··· Dataset extract

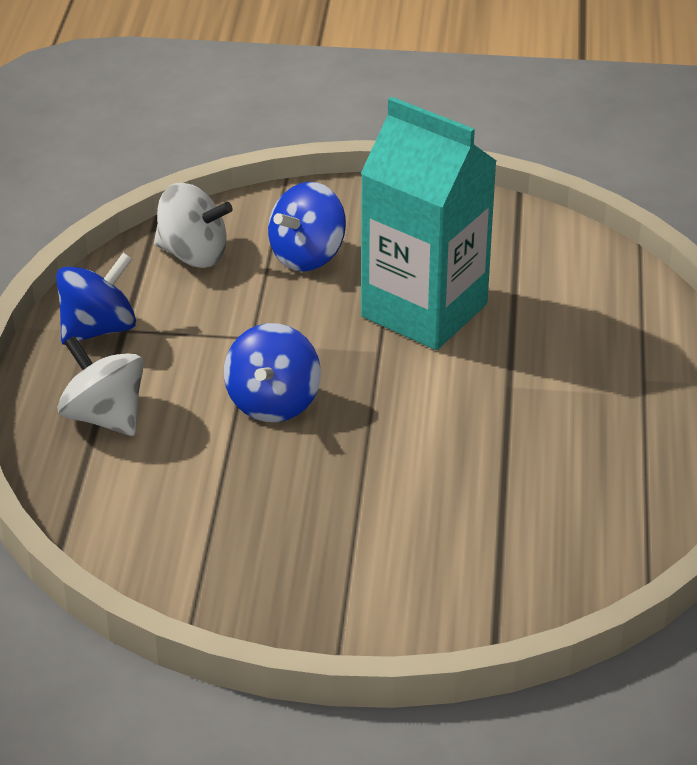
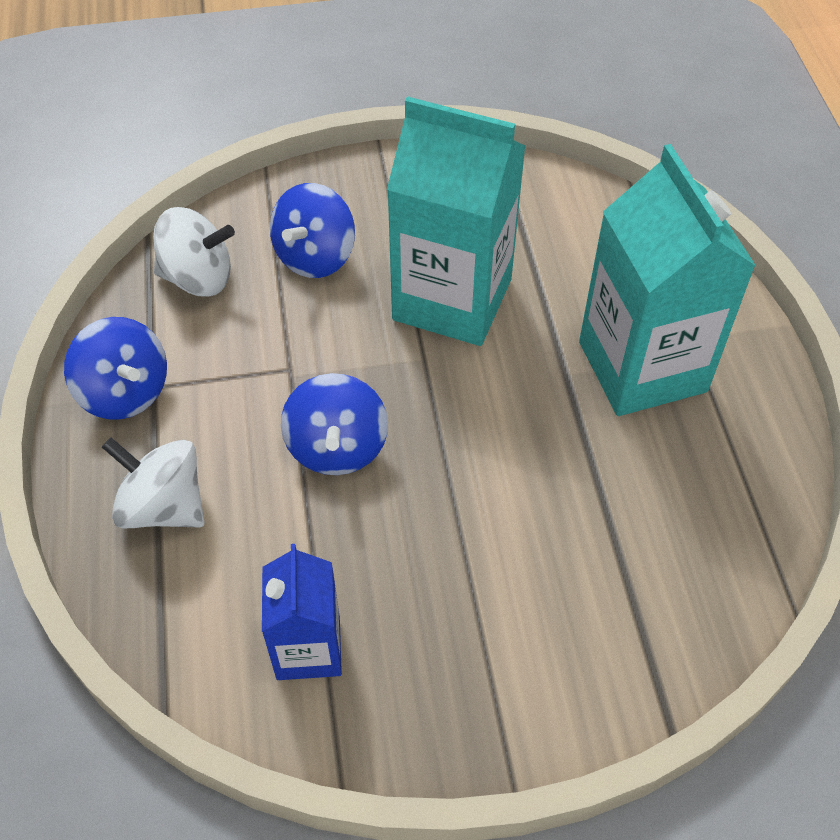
camera: 15 degrees left, 15 degrees up
blue spinning top [56,252,136,345] -> blue spinning top turned 105 degrees clockwise [64,317,167,420]
none -> blue carton [262,544,342,680]
none -> turquoise carton [579,144,756,416]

······

Nothing but a number should be given: the count of lines above in which the word "none" occurs.

2